##### Input data

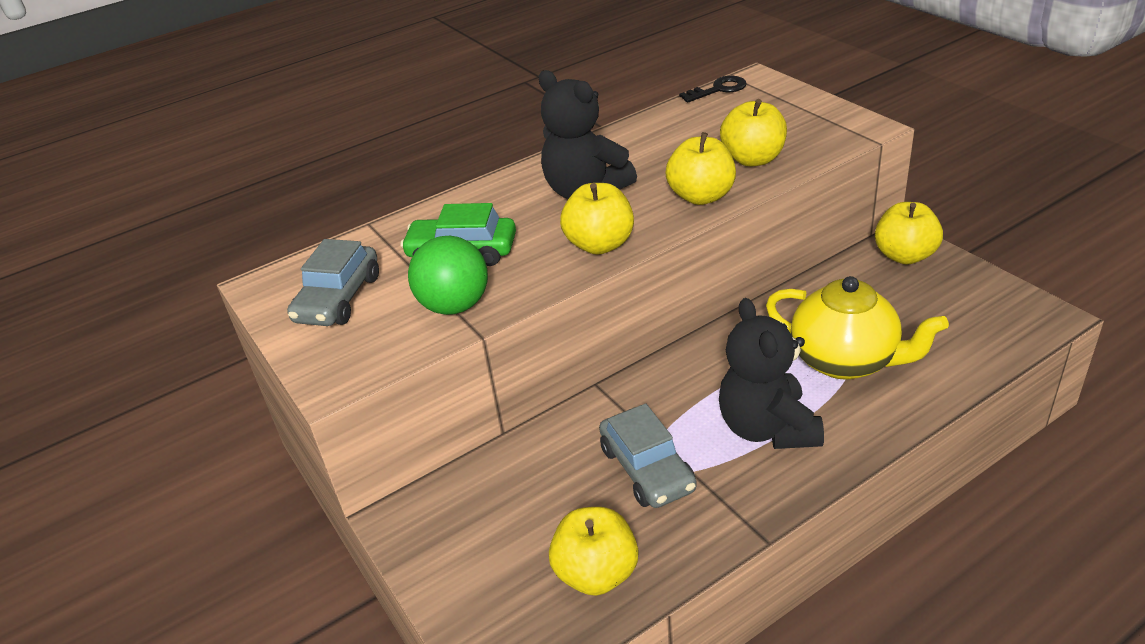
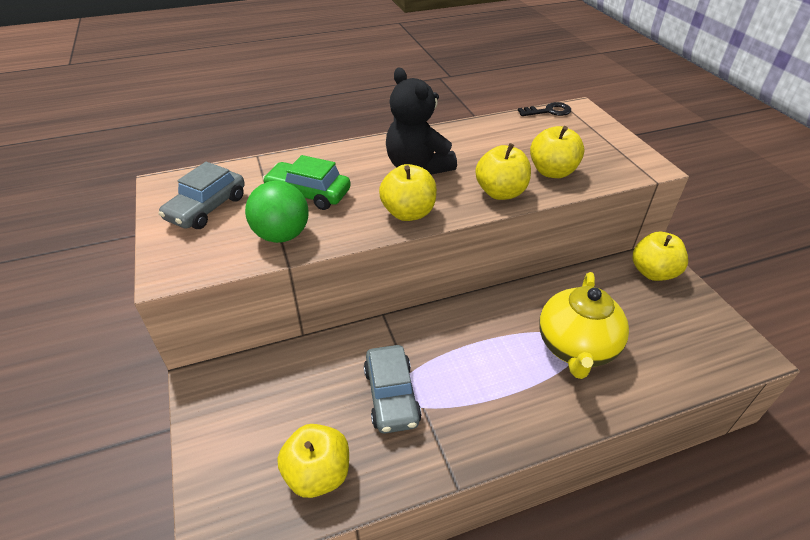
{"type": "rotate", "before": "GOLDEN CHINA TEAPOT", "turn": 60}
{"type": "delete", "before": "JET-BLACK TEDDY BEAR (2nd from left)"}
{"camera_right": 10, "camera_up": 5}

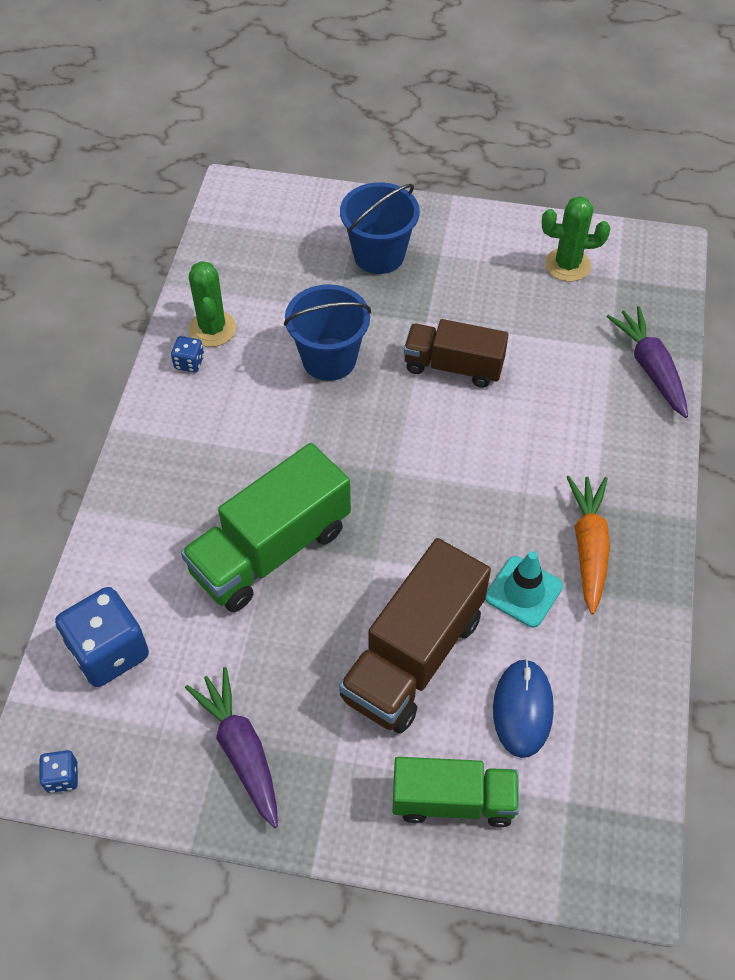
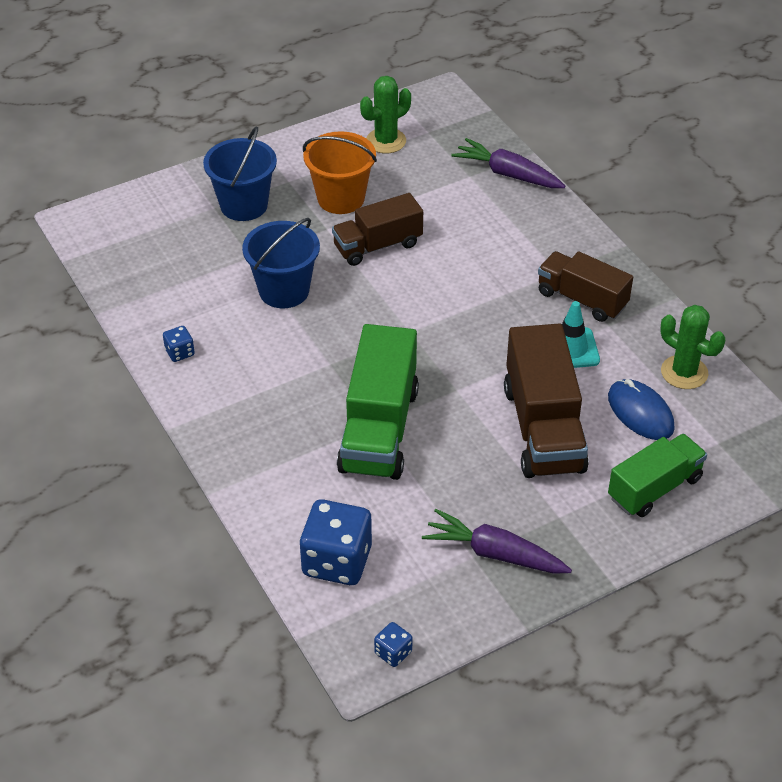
{"type": "move", "before": "LEAF-GREEN CACTUS (1st from left in the first image)", "after": "LEAF-GREEN CACTUS (2nd from left)"}
{"type": "replace", "before": "ORANGE-COLOURED TOY CARROT", "after": "BROWN TOY TRUCK (3rd from left)"}
{"type": "insert", "after": "ORANGE-COLOURED SAND BUCKET"}
{"camera_right": -40, "camera_up": -10}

##########

The entries must be repeated exactly. Leave the images out.

{"type": "rotate", "before": "GOLDEN CHINA TEAPOT", "turn": 60}
{"type": "delete", "before": "JET-BLACK TEDDY BEAR (2nd from left)"}
{"camera_right": 10, "camera_up": 5}

{"type": "move", "before": "LEAF-GREEN CACTUS (1st from left in the first image)", "after": "LEAF-GREEN CACTUS (2nd from left)"}
{"type": "replace", "before": "ORANGE-COLOURED TOY CARROT", "after": "BROWN TOY TRUCK (3rd from left)"}
{"type": "insert", "after": "ORANGE-COLOURED SAND BUCKET"}
{"camera_right": -40, "camera_up": -10}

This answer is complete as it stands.